◆ Exercise brief ◆
Your task is to find every line of the listing that includes "objects" and copy it.

___ Supplied data ___

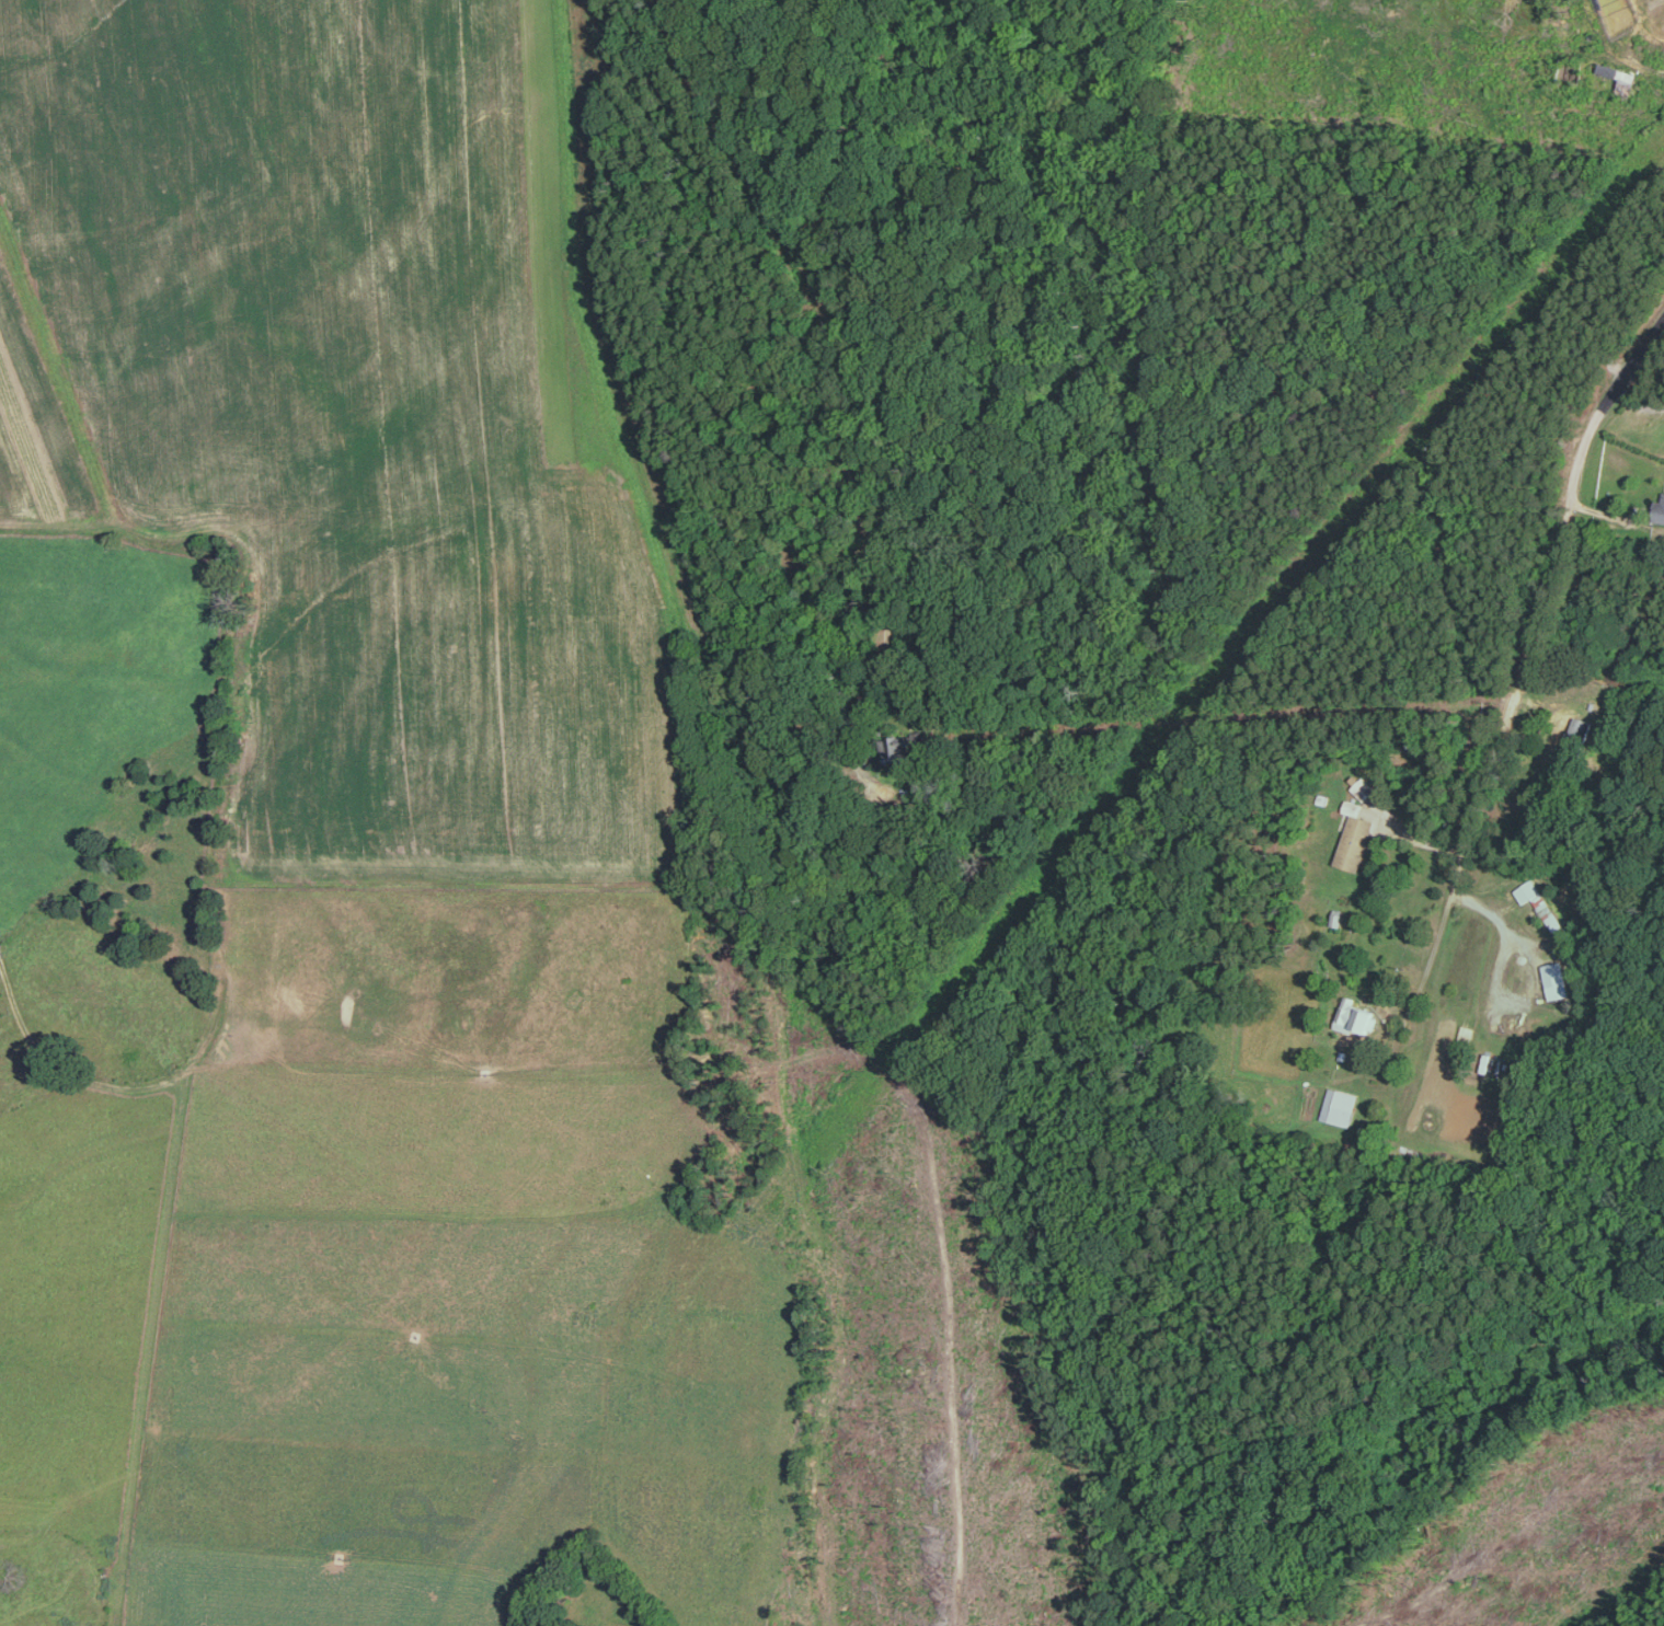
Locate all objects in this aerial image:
road: (834, 368)
road: (1638, 402)
building: (1661, 507)
road: (1514, 681)
building: (1577, 732)
building: (901, 750)
building: (1363, 788)
building: (1353, 806)
building: (1356, 842)
building: (1527, 891)
building: (1557, 980)
building: (1354, 1016)
building: (1339, 1105)

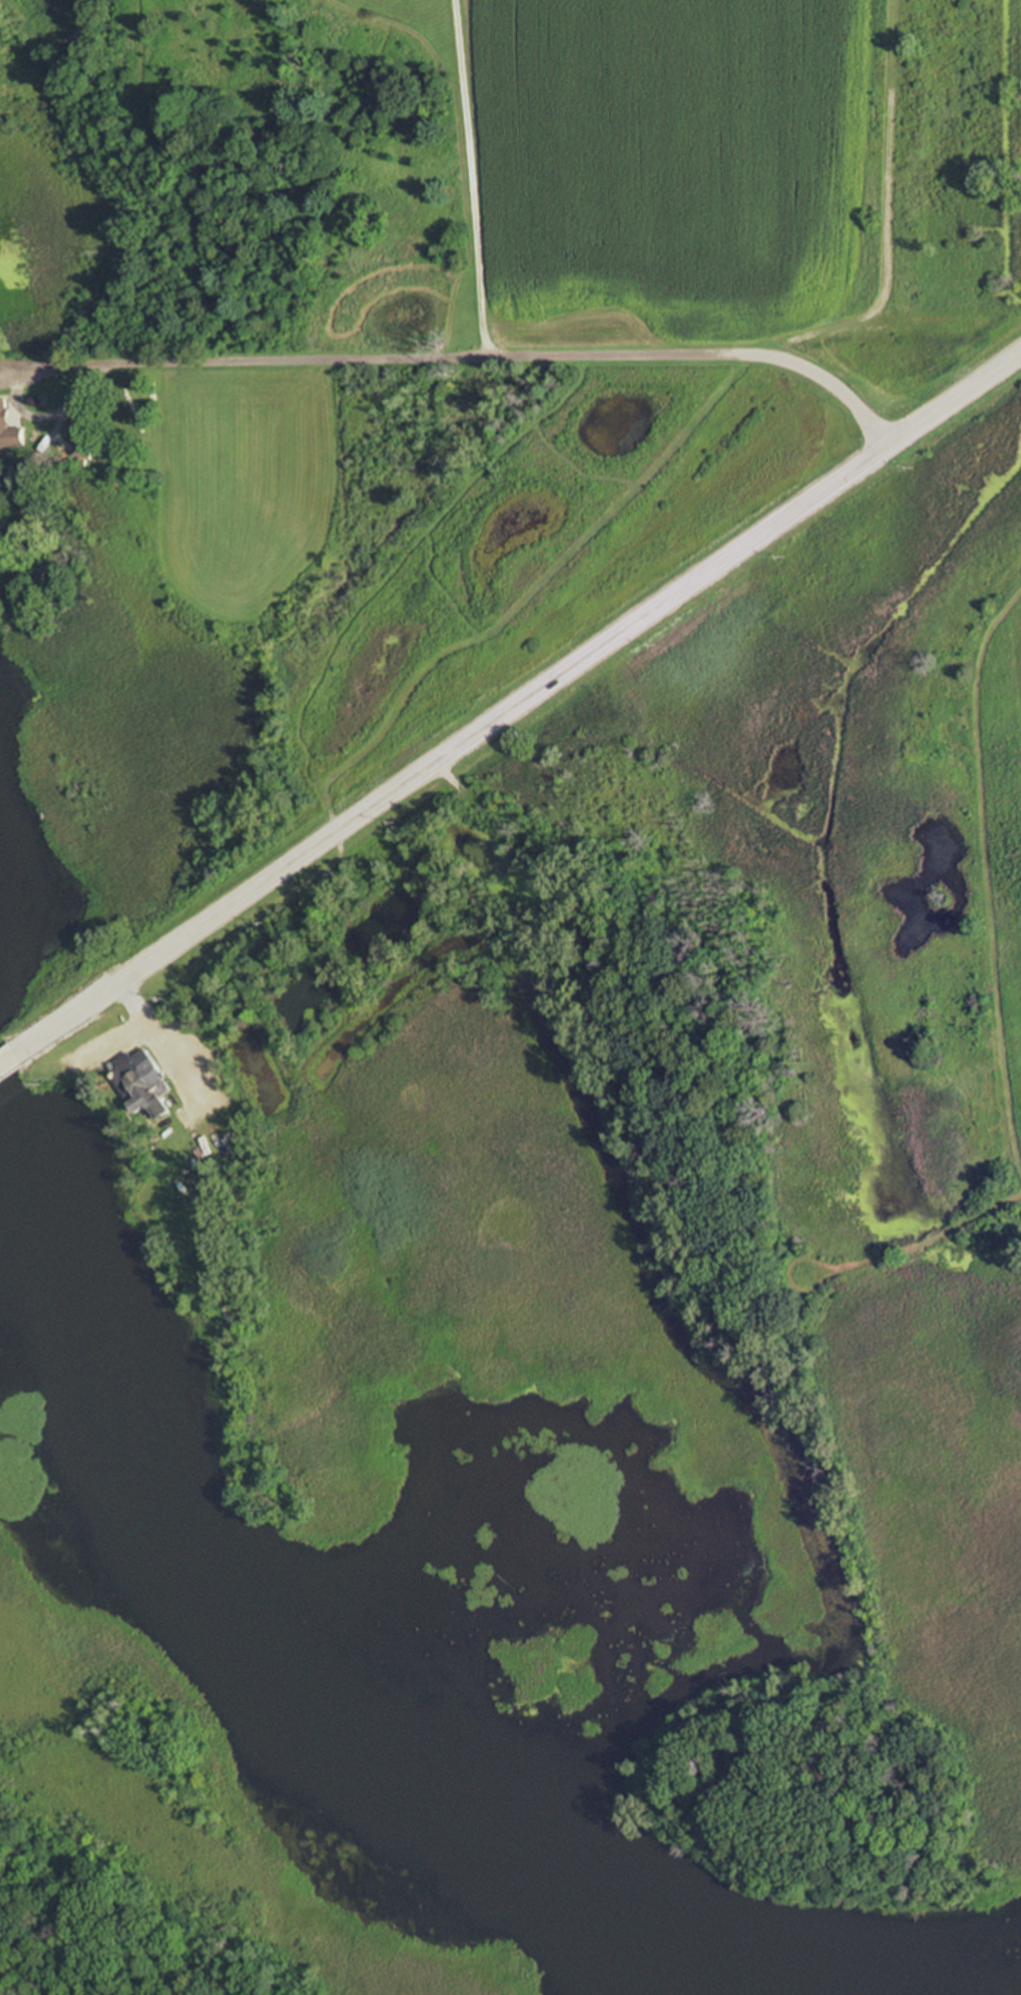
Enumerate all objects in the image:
road: (471, 179)
road: (463, 359)
building: (9, 428)
building: (83, 454)
building: (5, 522)
building: (45, 577)
road: (521, 704)
road: (162, 1041)
road: (12, 1061)
building: (145, 1082)
river: (287, 1636)

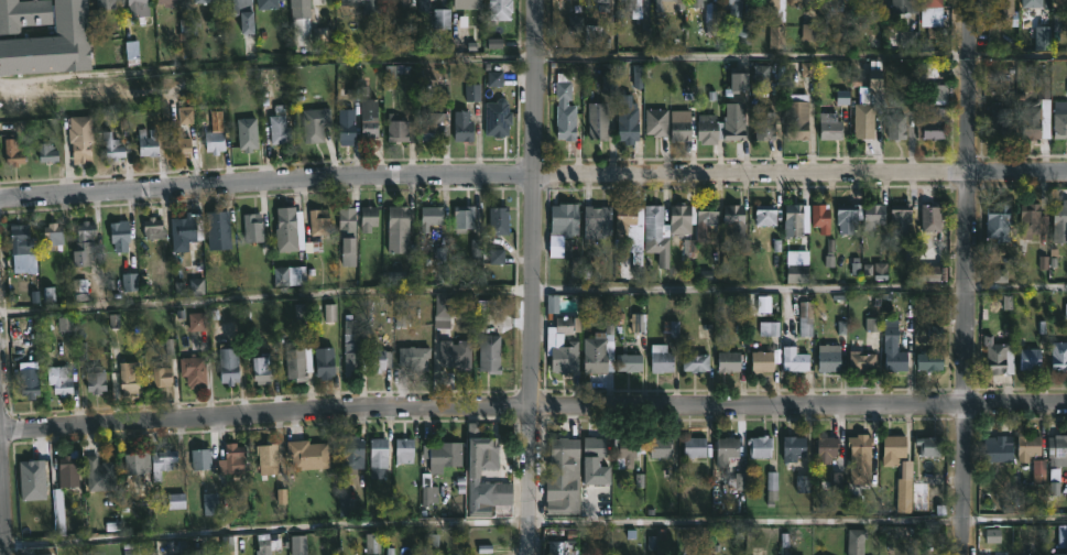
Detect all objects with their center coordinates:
building: (203, 1)
building: (700, 1)
building: (166, 2)
building: (399, 2)
building: (664, 2)
building: (798, 2)
building: (1030, 2)
building: (732, 3)
building: (834, 3)
building: (866, 3)
building: (929, 3)
building: (269, 4)
building: (466, 4)
building: (599, 4)
building: (769, 4)
building: (106, 5)
building: (364, 5)
building: (422, 5)
building: (628, 5)
building: (899, 6)
building: (298, 8)
building: (1000, 8)
building: (499, 10)
building: (138, 12)
building: (239, 13)
building: (22, 14)
building: (442, 20)
building: (49, 43)
road: (532, 59)
building: (563, 107)
building: (1034, 112)
building: (796, 116)
building: (368, 118)
building: (864, 119)
building: (932, 119)
building: (1001, 120)
building: (1060, 120)
building: (627, 121)
building: (733, 121)
building: (597, 122)
building: (656, 122)
building: (679, 125)
building: (345, 126)
building: (321, 127)
building: (434, 127)
building: (462, 127)
building: (763, 127)
building: (829, 127)
building: (896, 127)
building: (706, 128)
building: (396, 129)
building: (278, 130)
building: (246, 136)
building: (82, 139)
building: (212, 141)
building: (178, 142)
building: (147, 143)
building: (111, 147)
building: (12, 152)
building: (49, 154)
road: (533, 175)
building: (624, 215)
building: (706, 215)
building: (872, 215)
building: (763, 216)
building: (428, 217)
building: (819, 217)
building: (846, 217)
building: (462, 218)
building: (899, 218)
building: (930, 218)
building: (367, 219)
building: (680, 219)
building: (732, 219)
building: (497, 220)
building: (345, 221)
building: (795, 221)
building: (1031, 221)
building: (1059, 222)
building: (318, 223)
building: (998, 223)
building: (596, 224)
building: (151, 228)
building: (219, 228)
building: (251, 228)
building: (396, 228)
building: (561, 228)
building: (287, 229)
building: (185, 231)
building: (50, 235)
building: (655, 235)
building: (119, 236)
building: (82, 244)
building: (21, 250)
building: (796, 266)
building: (288, 276)
road: (534, 277)
road: (967, 277)
road: (532, 287)
building: (441, 311)
building: (805, 319)
building: (553, 343)
building: (892, 348)
building: (598, 351)
building: (454, 354)
building: (489, 354)
building: (792, 354)
building: (351, 355)
building: (413, 356)
building: (1059, 356)
building: (998, 357)
building: (660, 358)
building: (828, 358)
building: (929, 360)
building: (1030, 360)
building: (296, 361)
building: (727, 361)
building: (861, 361)
building: (323, 362)
building: (379, 362)
building: (695, 362)
building: (761, 362)
building: (628, 363)
building: (227, 365)
building: (261, 369)
building: (192, 370)
building: (158, 375)
building: (94, 378)
building: (126, 378)
building: (58, 379)
building: (28, 380)
road: (533, 405)
building: (860, 444)
building: (694, 445)
building: (929, 445)
building: (627, 446)
building: (759, 446)
building: (793, 447)
building: (998, 447)
building: (1027, 447)
building: (661, 448)
building: (826, 448)
building: (403, 449)
building: (724, 449)
building: (892, 449)
building: (1057, 450)
building: (377, 452)
building: (559, 453)
building: (307, 454)
building: (351, 454)
building: (444, 455)
building: (266, 456)
building: (200, 458)
building: (231, 459)
building: (593, 460)
building: (161, 461)
building: (136, 467)
building: (66, 471)
building: (98, 474)
building: (471, 475)
building: (559, 489)
road: (4, 492)
building: (57, 511)
road: (533, 523)
building: (564, 544)
building: (373, 545)
building: (428, 552)
building: (1059, 553)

___

◆ Response for this exercise ◆
Locate all objects in this aerial image:
Enumerate all objects in the image:
Detect all objects with their center coordinates:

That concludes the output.